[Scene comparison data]
——

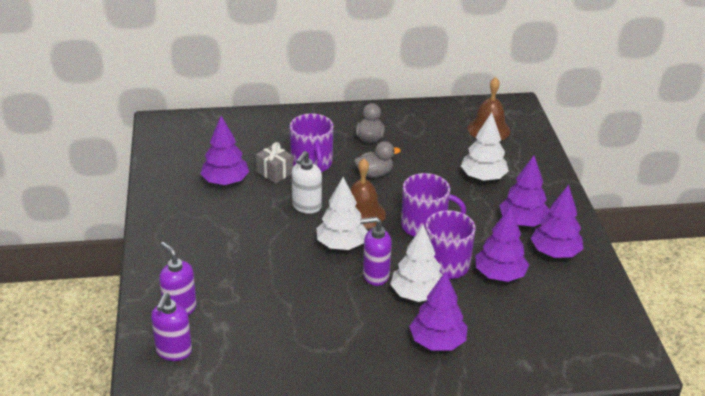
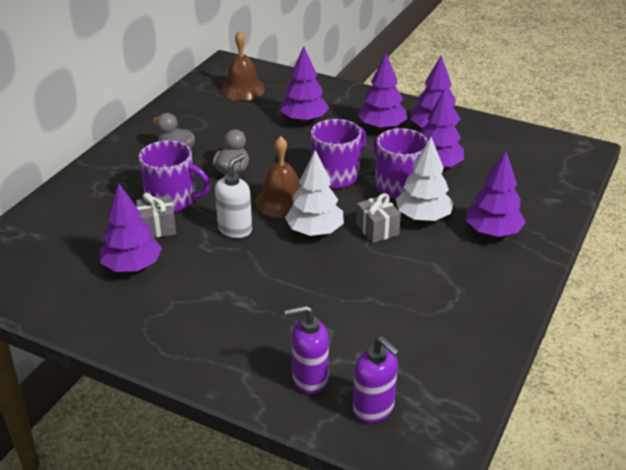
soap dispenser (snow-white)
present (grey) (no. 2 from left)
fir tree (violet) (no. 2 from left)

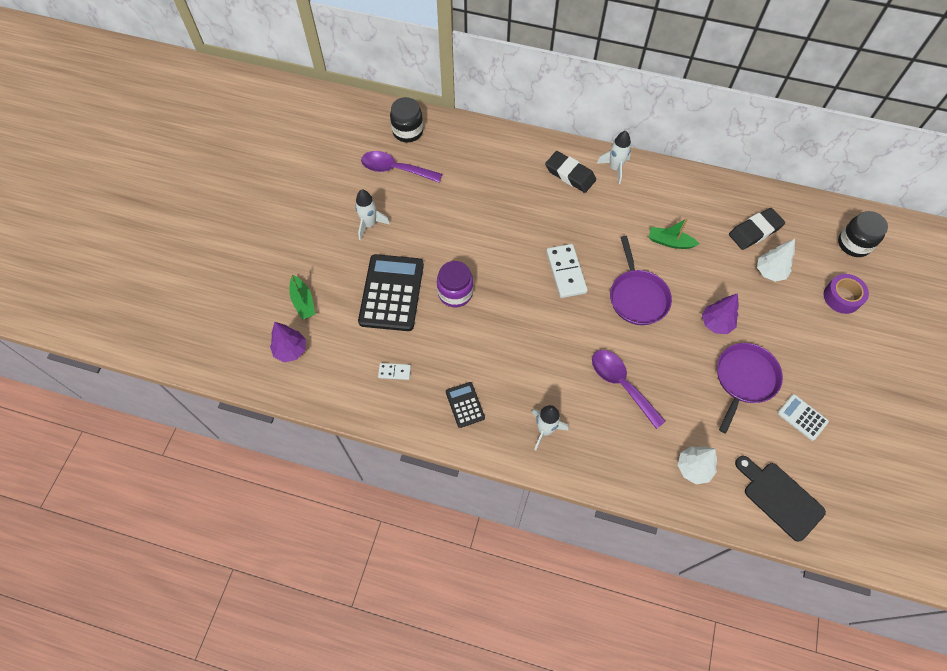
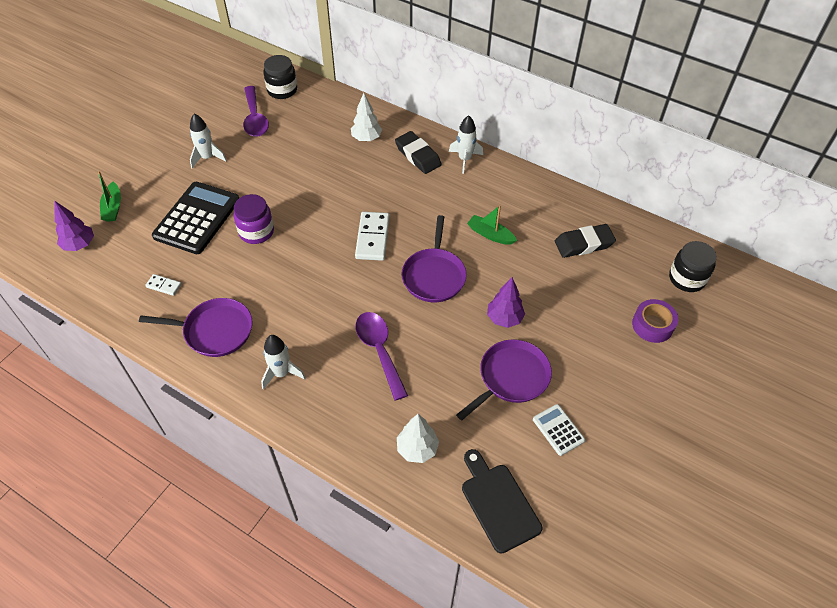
tablespoon (violet) (no. 1 from left)
frying pan (violet) (no. 1 from left)
fir tree (snow-white) (no. 1 from left)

——

Output, exactly and with no pictures, every line from the one that contains "present (grey) (no. 2 from left)" through the final line of the entries.

- **SOLUTION FOR THIS EXERCISE**:
present (grey) (no. 2 from left)
fir tree (violet) (no. 2 from left)

tablespoon (violet) (no. 1 from left)
frying pan (violet) (no. 1 from left)
fir tree (snow-white) (no. 1 from left)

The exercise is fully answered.